MATERIAL SUPPLIED
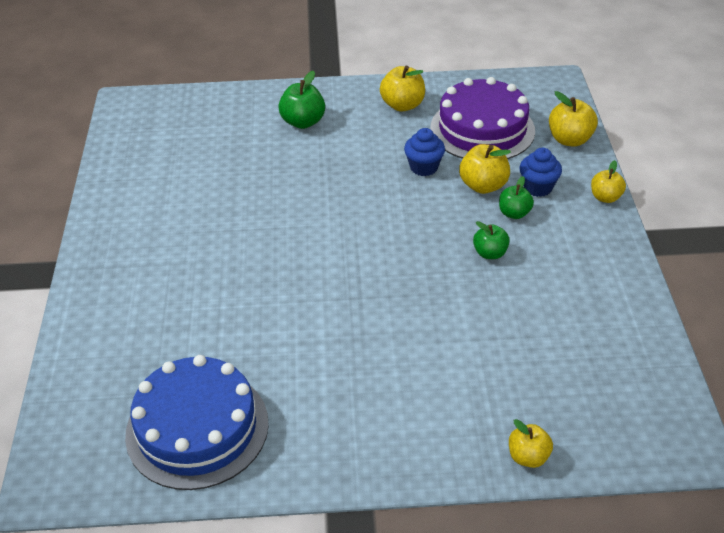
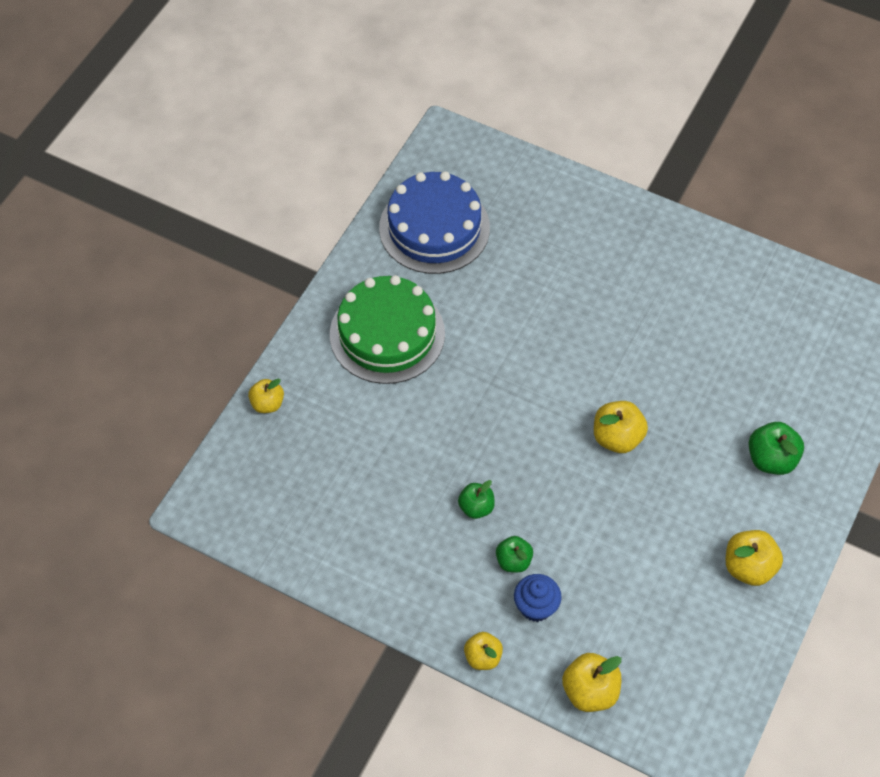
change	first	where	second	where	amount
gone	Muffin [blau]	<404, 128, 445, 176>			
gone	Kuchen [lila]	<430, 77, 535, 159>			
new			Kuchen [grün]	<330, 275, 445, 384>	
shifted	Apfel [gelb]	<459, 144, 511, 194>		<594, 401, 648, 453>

--

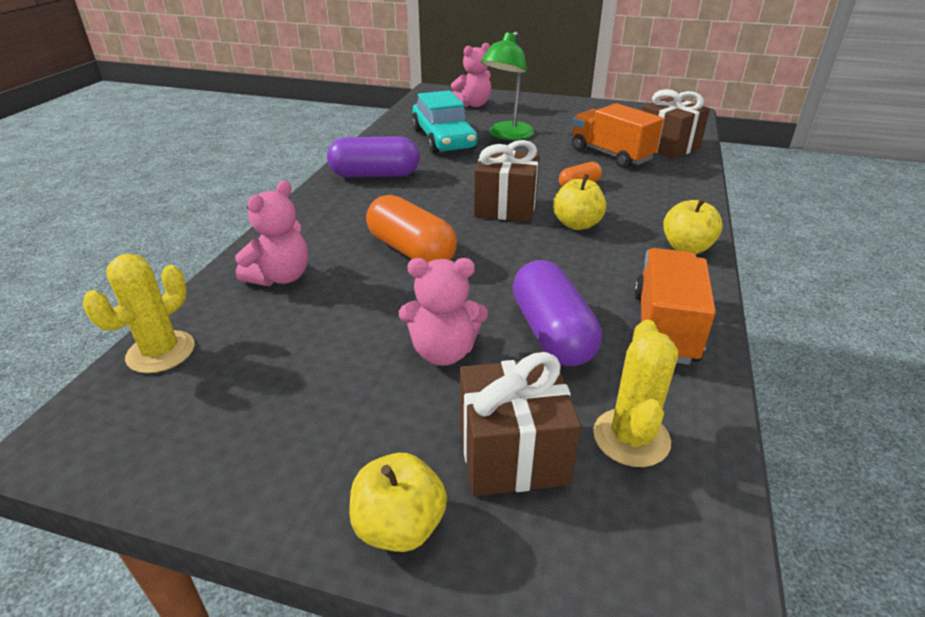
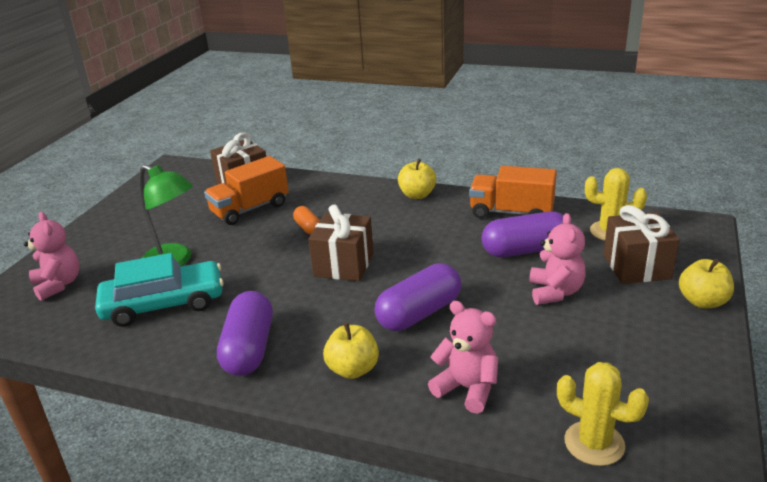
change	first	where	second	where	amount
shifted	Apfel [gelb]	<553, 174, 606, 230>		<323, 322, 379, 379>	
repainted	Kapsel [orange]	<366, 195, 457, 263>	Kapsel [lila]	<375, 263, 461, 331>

EXERCISE GOAL
Transcribe the lines above between the line holding "322, 379, 379>" and the line holding "263, 461, 331>", inclusive, exactly as they stand and with nothing added.

YOUR RESPONSE
shifted	Apfel [gelb]	<553, 174, 606, 230>		<323, 322, 379, 379>	
repainted	Kapsel [orange]	<366, 195, 457, 263>	Kapsel [lila]	<375, 263, 461, 331>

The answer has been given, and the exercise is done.